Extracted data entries
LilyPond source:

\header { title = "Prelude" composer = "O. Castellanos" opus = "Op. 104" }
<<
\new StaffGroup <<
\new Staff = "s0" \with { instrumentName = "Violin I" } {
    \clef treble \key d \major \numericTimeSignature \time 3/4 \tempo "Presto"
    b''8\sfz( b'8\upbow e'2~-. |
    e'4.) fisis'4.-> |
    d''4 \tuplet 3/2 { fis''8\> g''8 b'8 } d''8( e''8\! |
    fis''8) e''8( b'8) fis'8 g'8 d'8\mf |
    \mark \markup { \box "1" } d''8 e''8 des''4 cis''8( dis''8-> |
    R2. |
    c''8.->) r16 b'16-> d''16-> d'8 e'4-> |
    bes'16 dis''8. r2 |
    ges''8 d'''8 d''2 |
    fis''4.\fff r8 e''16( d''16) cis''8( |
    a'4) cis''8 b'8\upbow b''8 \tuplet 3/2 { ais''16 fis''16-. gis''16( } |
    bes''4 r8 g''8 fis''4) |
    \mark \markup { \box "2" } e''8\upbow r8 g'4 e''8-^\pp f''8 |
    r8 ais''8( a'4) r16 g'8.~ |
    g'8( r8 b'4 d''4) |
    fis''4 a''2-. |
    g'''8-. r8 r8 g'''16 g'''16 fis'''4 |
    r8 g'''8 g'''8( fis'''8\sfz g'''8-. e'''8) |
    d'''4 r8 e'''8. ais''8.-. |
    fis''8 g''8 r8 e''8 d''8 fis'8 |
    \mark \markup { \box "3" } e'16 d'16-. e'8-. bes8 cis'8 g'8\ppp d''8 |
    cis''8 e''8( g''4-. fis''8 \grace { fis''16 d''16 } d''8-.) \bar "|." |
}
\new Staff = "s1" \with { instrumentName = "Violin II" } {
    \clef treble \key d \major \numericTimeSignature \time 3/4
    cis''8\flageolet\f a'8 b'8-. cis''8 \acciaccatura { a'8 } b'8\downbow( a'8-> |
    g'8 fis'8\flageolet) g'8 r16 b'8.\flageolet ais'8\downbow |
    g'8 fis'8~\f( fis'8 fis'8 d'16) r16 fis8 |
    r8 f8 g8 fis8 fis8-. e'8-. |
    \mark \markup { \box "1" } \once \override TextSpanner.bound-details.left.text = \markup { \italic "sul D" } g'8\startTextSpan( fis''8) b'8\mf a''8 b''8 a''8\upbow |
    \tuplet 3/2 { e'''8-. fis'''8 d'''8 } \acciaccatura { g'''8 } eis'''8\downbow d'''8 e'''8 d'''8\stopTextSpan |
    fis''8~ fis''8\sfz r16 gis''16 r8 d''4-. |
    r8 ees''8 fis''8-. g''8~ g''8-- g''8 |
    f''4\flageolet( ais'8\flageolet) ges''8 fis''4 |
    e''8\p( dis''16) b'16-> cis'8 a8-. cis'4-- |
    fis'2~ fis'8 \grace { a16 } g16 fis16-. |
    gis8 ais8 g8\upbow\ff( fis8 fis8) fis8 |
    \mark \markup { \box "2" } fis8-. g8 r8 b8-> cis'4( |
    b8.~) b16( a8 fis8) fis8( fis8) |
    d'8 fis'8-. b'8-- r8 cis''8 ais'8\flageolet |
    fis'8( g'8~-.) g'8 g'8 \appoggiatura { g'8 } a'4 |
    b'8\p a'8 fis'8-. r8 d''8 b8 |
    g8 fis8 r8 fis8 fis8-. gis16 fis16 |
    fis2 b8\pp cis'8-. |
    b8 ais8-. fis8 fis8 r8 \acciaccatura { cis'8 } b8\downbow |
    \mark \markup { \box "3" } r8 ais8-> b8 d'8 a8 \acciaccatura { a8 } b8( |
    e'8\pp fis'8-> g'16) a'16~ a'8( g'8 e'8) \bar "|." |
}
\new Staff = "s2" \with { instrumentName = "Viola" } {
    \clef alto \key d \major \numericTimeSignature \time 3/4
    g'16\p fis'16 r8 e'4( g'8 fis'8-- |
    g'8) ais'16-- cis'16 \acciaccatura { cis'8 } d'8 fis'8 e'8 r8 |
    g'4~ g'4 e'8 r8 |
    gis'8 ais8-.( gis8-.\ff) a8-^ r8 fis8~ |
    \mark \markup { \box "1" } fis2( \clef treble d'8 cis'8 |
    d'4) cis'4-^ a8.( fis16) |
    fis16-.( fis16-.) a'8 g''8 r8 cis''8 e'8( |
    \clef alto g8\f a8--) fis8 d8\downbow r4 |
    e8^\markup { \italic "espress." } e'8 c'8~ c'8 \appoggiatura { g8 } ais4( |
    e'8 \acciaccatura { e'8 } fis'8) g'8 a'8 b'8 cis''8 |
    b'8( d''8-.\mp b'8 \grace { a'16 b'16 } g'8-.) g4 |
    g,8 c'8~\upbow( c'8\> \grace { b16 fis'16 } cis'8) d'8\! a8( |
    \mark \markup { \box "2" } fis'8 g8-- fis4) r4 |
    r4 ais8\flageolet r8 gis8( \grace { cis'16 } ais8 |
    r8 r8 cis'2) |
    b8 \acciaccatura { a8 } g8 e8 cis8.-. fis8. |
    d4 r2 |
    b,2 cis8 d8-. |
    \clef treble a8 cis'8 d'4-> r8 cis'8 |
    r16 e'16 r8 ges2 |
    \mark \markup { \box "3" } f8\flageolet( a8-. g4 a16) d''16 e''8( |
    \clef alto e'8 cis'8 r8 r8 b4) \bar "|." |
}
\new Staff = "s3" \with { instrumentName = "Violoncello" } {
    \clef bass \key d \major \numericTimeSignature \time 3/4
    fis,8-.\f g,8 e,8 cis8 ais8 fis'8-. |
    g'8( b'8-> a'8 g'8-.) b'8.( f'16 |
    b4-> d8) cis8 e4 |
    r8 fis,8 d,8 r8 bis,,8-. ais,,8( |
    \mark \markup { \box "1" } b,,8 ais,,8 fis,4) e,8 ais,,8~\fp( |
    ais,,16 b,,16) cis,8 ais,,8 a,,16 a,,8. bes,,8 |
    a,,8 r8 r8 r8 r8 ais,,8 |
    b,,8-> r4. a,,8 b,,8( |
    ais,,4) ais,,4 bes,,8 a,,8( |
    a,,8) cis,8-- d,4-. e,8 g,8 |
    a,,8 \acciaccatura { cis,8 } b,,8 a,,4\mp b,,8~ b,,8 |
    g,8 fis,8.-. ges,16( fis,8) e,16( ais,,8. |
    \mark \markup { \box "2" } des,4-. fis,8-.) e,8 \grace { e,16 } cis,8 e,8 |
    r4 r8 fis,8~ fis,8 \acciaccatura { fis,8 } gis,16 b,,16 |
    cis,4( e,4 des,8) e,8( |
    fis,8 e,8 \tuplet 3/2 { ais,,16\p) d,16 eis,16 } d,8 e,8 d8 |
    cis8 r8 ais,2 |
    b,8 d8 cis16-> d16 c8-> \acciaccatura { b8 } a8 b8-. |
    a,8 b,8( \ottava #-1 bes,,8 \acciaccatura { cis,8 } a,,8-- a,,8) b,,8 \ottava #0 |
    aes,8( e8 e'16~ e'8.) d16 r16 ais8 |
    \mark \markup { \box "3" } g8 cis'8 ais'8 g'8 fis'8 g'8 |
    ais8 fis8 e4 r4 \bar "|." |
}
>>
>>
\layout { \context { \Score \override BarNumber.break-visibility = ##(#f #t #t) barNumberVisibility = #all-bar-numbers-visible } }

The exercise: Which lines in the records above contain the string "tuplet"? Gather every such line, matching case exactly.

Solution to the exercise:
    d''4 \tuplet 3/2 { fis''8\> g''8 b'8 } d''8( e''8\! |
    a'4) cis''8 b'8\upbow b''8 \tuplet 3/2 { ais''16 fis''16-. gis''16( } |
    \tuplet 3/2 { e'''8-. fis'''8 d'''8 } \acciaccatura { g'''8 } eis'''8\downbow d'''8 e'''8 d'''8\stopTextSpan |
    fis,8 e,8 \tuplet 3/2 { ais,,16\p) d,16 eis,16 } d,8 e,8 d8 |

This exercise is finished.